(Stored items from a collection)

- Opening Delimiter -

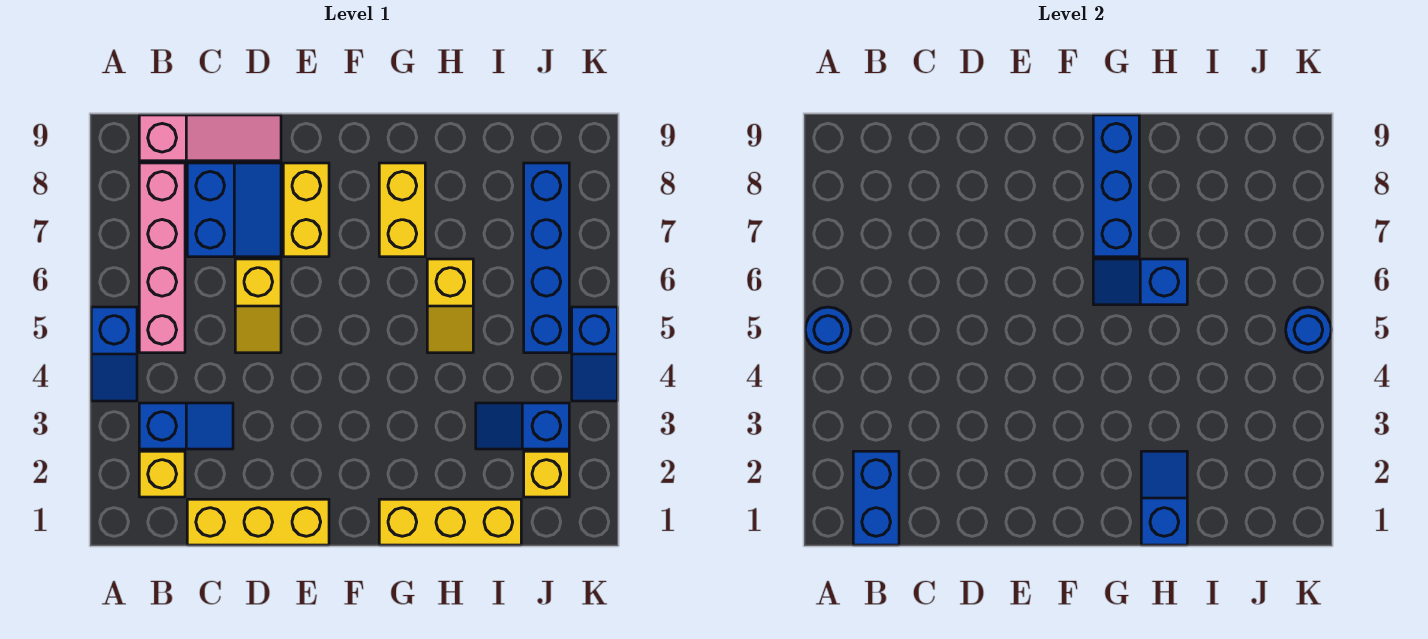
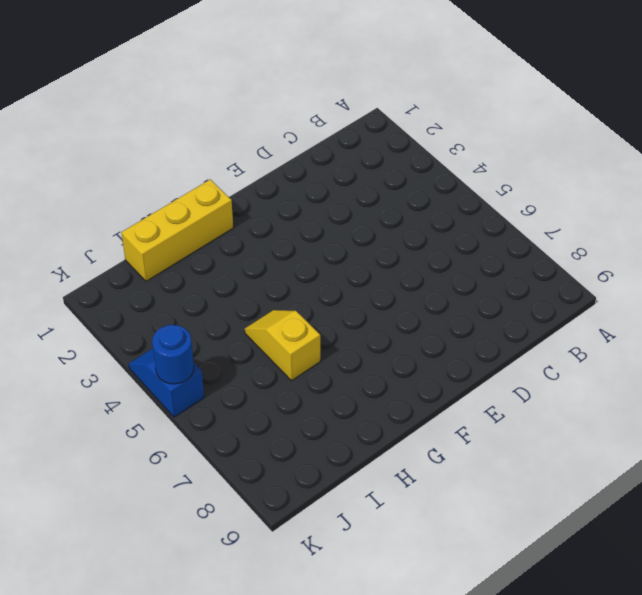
none -> blue slope A4:A5 level 1 top 5
none -> yellow brick B2 level 1
none -> blue slope B3:C3 level 1 top B

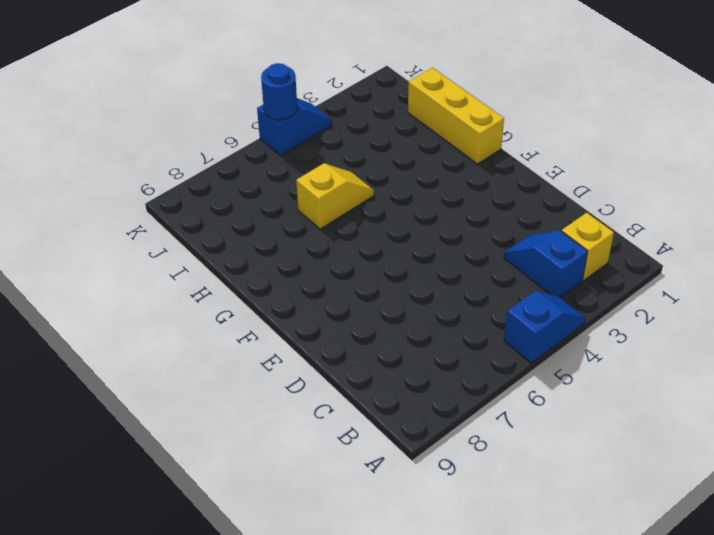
none -> pink brick B5:B8 level 1
none -> pink slope B9:D9 level 1 top B
none -> yellow brick C1:E1 level 1

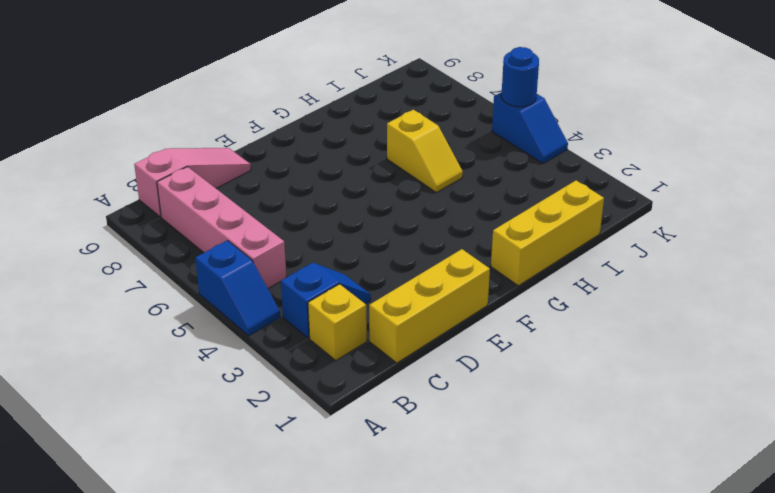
none -> blue slope C7:D8 level 1 top C
none -> yellow slope D5:D6 level 1 top 6
none -> yellow brick E7:E8 level 1

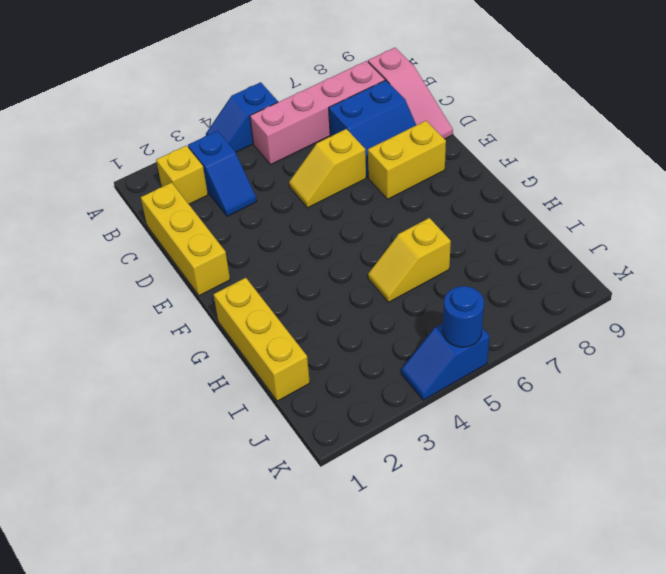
none -> yellow brick G7:G8 level 1
none -> blue slope I3:J3 level 1 top J
none -> yellow brick J2 level 1

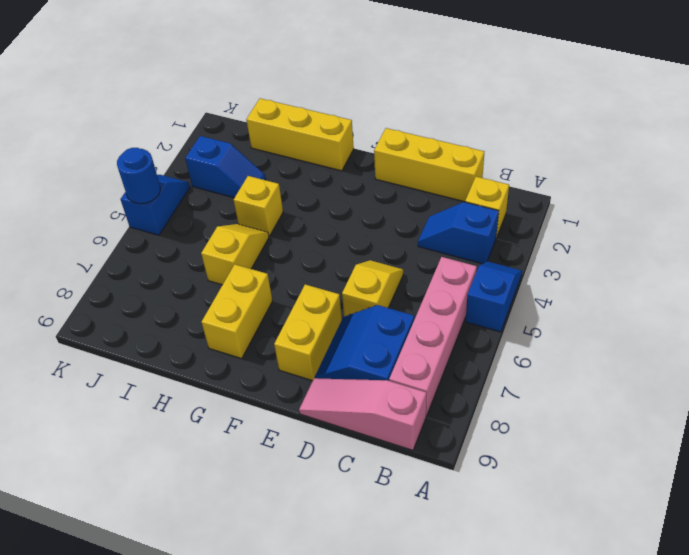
yellow brick H4 level 1 -> yellow brick J2 level 1
none -> blue brick J5:J8 level 1
none -> blue round brick A5 level 2
none -> blue brick B1:B2 level 2

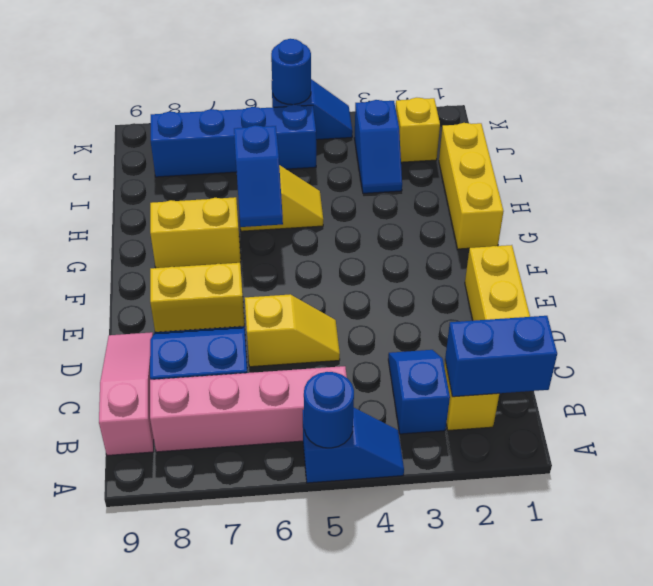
none -> blue brick G7:G9 level 2
none -> blue slope H1:H2 level 2 top 1

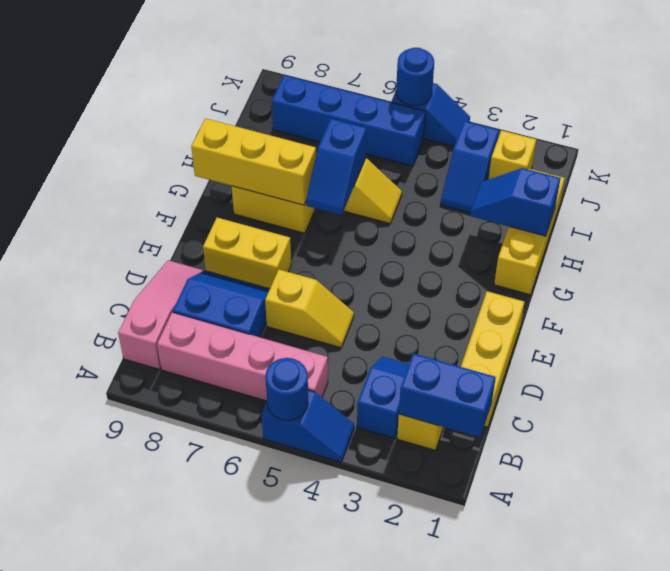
yellow brick G7:G9 level 2 -> blue brick G7:G9 level 2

- Closing Delimiter -

### What you have to do
Gather all lines with the string "yellow" from the data.

### The completed task
none -> yellow brick B2 level 1
none -> yellow brick C1:E1 level 1
none -> yellow slope D5:D6 level 1 top 6
none -> yellow brick E7:E8 level 1
none -> yellow brick G7:G8 level 1
none -> yellow brick J2 level 1
yellow brick H4 level 1 -> yellow brick J2 level 1
yellow brick G7:G9 level 2 -> blue brick G7:G9 level 2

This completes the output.